### Your instructions
Copy out each entry precisely; no image belongs in the result.
• • • • •
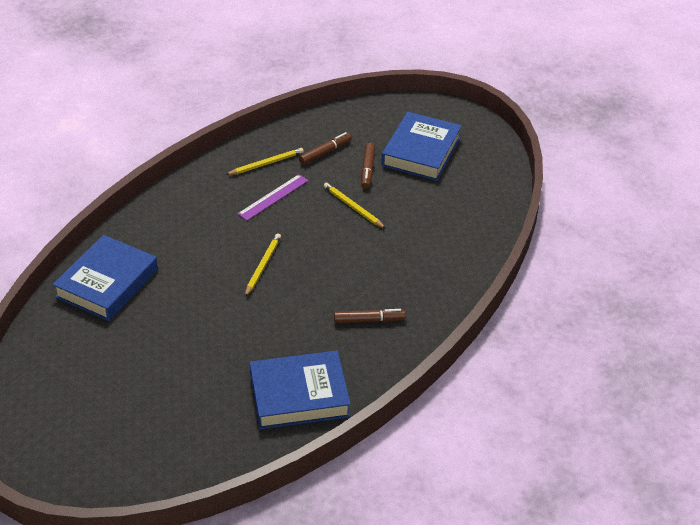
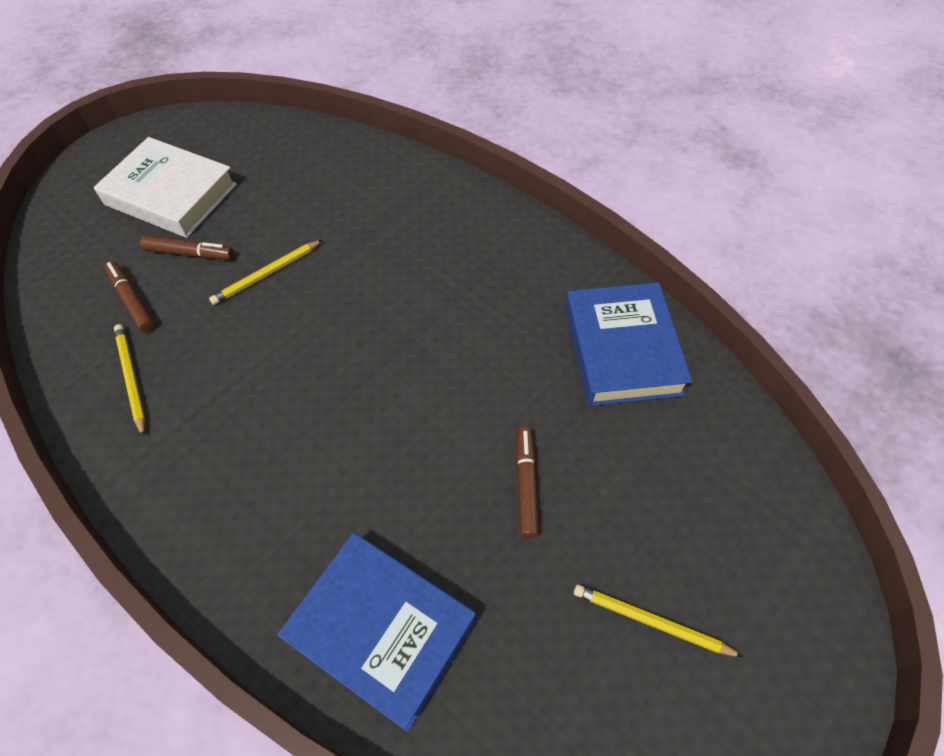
camera: 85 degrees left, 15 degrees up
purple ruler [238,174,309,221] -> none
yellow pencil [245,234,281,297] -> yellow pencil moved to [574,584,743,657]
brown marker [334,309,406,323] -> brown marker moved to [516,427,539,538]
blue book [381,112,462,181] -> white book [94,137,237,238]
• • • • •
### Solution for this task
camera: 85 degrees left, 15 degrees up
purple ruler [238,174,309,221] -> none
yellow pencil [245,234,281,297] -> yellow pencil moved to [574,584,743,657]
brown marker [334,309,406,323] -> brown marker moved to [516,427,539,538]
blue book [381,112,462,181] -> white book [94,137,237,238]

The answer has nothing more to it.